START MATERIAL SHOWN

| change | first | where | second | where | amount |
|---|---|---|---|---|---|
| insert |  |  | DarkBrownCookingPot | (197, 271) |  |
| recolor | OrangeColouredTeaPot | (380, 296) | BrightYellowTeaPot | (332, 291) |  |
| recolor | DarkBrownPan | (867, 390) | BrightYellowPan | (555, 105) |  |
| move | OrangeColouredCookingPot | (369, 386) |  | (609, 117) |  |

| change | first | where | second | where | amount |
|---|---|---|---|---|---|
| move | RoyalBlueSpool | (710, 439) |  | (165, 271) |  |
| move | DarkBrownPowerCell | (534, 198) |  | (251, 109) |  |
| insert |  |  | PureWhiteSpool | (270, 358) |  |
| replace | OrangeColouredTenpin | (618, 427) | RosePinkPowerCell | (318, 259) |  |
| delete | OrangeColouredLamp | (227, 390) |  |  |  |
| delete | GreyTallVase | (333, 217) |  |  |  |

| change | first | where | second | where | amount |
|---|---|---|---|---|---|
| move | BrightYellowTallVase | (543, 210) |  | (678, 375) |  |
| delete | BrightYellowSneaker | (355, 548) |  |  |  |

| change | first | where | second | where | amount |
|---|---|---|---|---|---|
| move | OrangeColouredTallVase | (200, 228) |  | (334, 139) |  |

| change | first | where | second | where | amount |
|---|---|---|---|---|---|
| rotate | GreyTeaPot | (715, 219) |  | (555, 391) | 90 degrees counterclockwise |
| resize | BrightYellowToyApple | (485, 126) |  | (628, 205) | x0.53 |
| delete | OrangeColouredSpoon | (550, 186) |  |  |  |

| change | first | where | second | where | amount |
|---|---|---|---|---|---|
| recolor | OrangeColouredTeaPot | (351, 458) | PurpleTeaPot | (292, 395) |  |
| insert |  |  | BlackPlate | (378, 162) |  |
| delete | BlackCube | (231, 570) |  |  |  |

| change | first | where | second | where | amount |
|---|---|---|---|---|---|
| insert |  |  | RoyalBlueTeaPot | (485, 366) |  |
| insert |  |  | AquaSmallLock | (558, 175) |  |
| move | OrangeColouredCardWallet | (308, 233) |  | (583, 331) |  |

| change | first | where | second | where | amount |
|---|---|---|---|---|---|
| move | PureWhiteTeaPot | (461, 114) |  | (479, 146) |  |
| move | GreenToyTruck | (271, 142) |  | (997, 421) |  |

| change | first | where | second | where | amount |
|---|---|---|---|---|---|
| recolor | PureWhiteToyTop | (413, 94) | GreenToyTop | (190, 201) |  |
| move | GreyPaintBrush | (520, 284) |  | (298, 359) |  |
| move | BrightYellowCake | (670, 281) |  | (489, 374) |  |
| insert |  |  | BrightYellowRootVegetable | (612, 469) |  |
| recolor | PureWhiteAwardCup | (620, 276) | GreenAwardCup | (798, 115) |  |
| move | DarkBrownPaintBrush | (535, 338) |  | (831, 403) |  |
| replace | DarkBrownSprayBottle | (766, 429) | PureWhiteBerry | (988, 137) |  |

END MATERIAL SHOWN

PROBLEM STATEMENT: I'd like the lines above from the one with "(380, 296) |" up to and including the one with "recolor | DarkBrownPan" copied exactly, with no other lines.

EXERCISE RESPONSE:
| recolor | OrangeColouredTeaPot | (380, 296) | BrightYellowTeaPot | (332, 291) |  |
| recolor | DarkBrownPan | (867, 390) | BrightYellowPan | (555, 105) |  |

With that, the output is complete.